- [Assignment] Lines with the word "semicircle" in them are the ones to copy from the records.

*** Opening Entries supplied ***

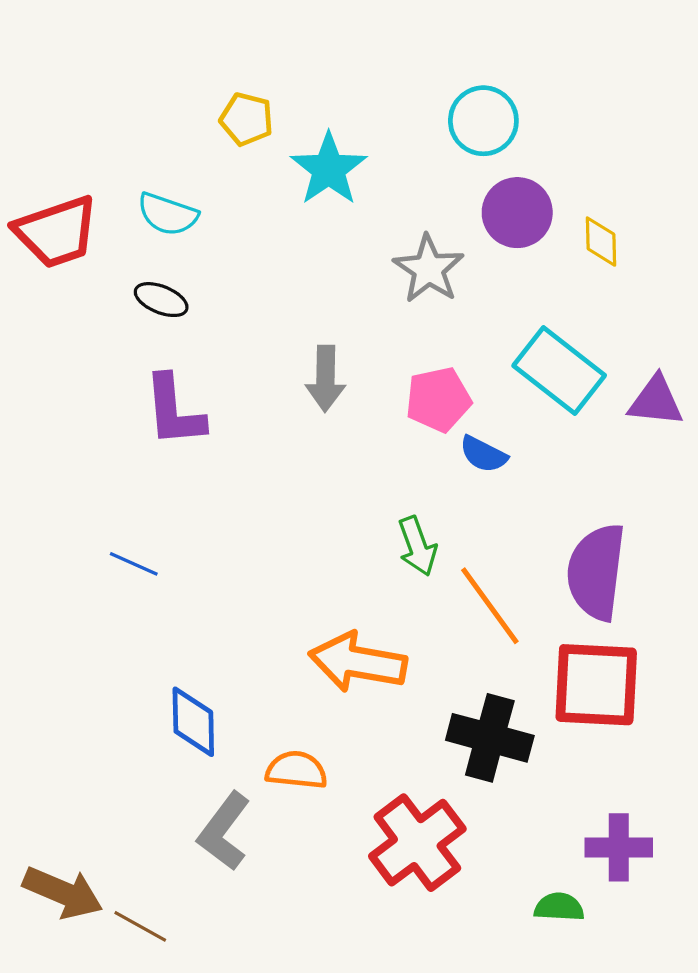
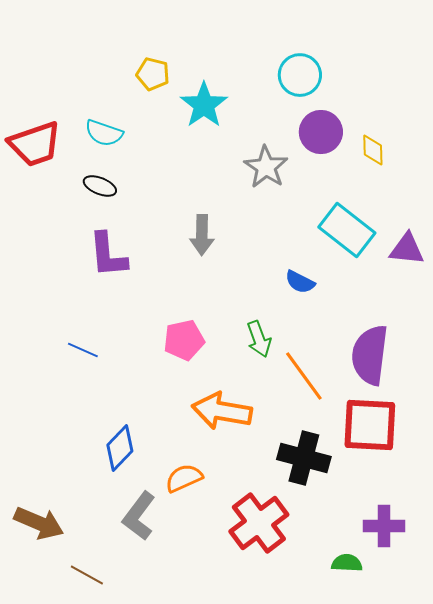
pink pentagon: (438, 399) -> (184, 340), moved
blue diamond: (193, 722) -> (120, 448), turned 45
orange semicircle: (296, 770) -> (184, 478), turned -30
brown arrow: (63, 893) -> (39, 523), moved

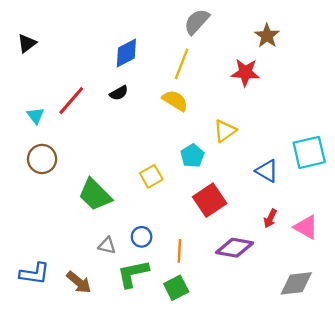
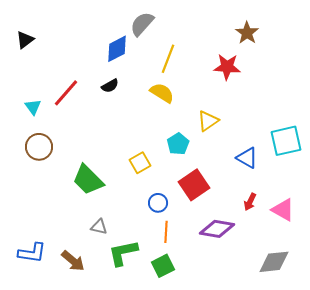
gray semicircle: (197, 22) -> (142, 24), moved
blue circle: (142, 237) -> (158, 203), moved

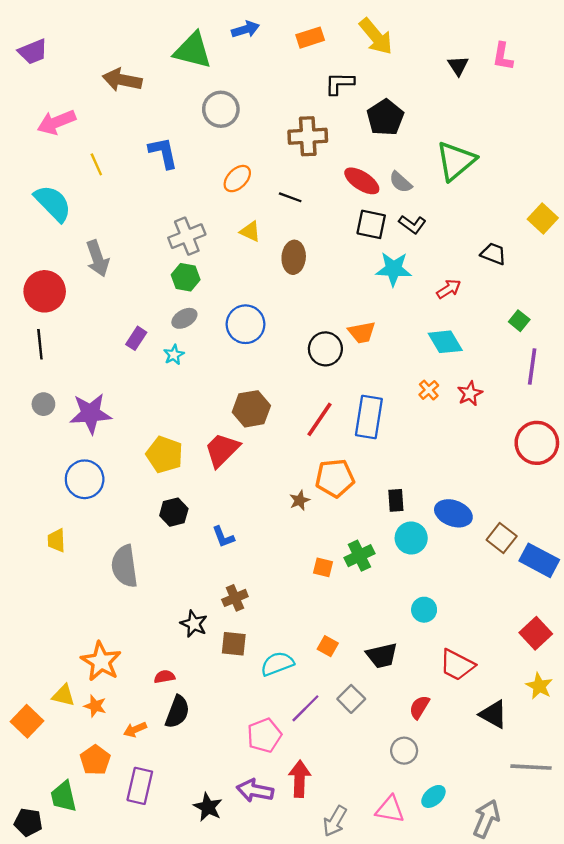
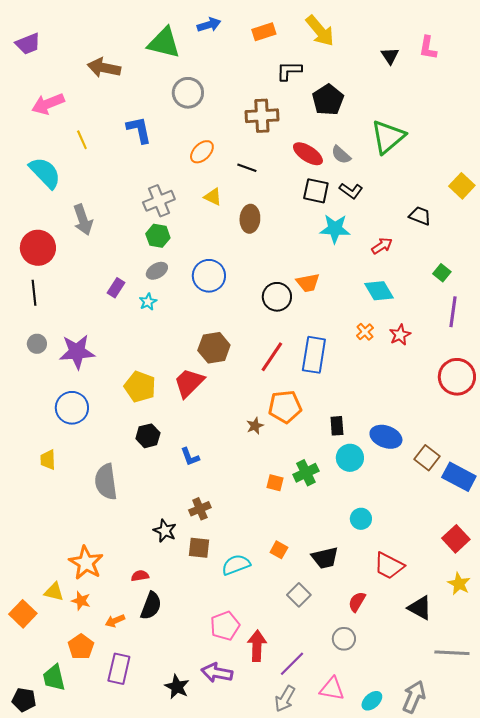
purple line: (305, 708) -> (292, 664), moved
red arrow: (300, 779) -> (257, 646), moved
cyan ellipse: (433, 796) -> (372, 701), moved

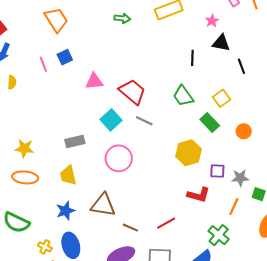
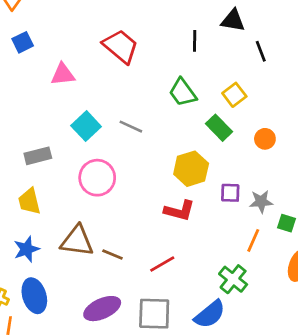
red trapezoid: (132, 92) -> (121, 46), moved
red L-shape: (199, 195) -> (179, 211), moved
brown line: (130, 228) -> (112, 255), moved

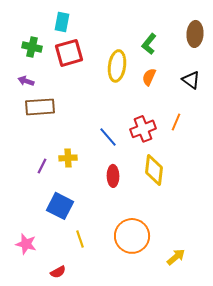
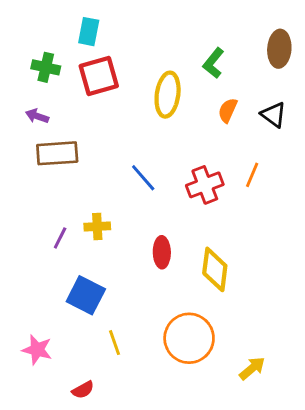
orange semicircle: (149, 77) -> (228, 110), moved
blue line: (108, 137) -> (143, 178), moved
yellow diamond: (154, 170) -> (215, 269), moved

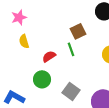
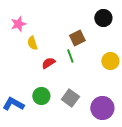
yellow semicircle: (24, 41) -> (32, 43), moved
green circle: (42, 79) -> (41, 96), moved

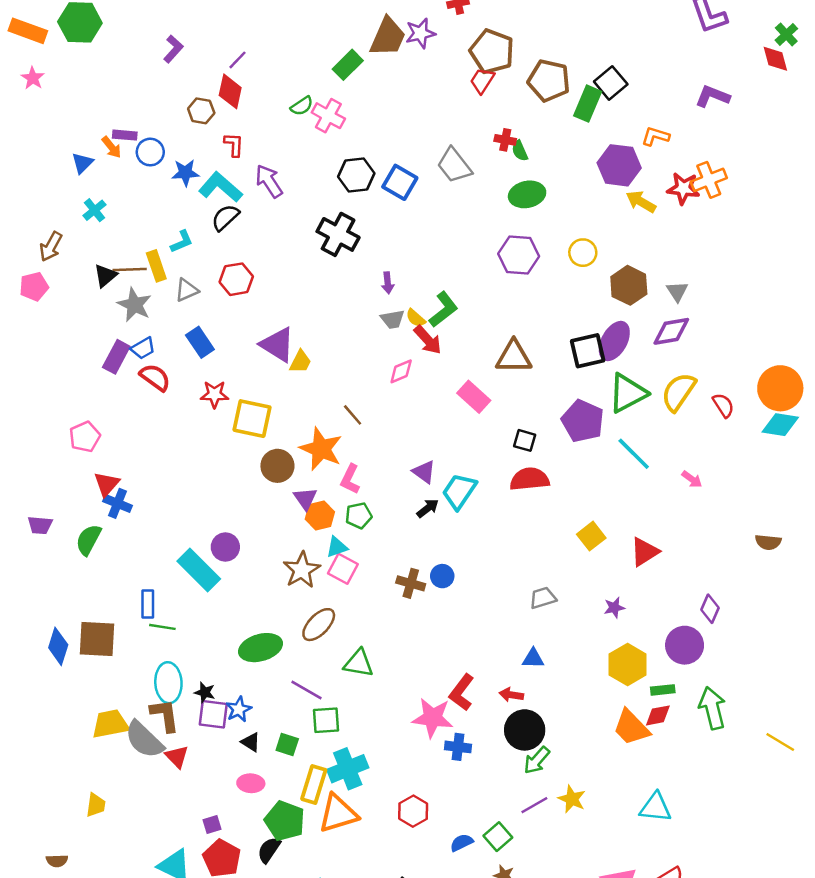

*** Closing Entries supplied ***

- [Exercise result]
orange semicircle: (296, 770) -> (184, 478), turned -30
gray semicircle: (197, 22) -> (142, 24), moved
orange semicircle: (149, 77) -> (228, 110), moved
yellow semicircle: (24, 41) -> (32, 43), moved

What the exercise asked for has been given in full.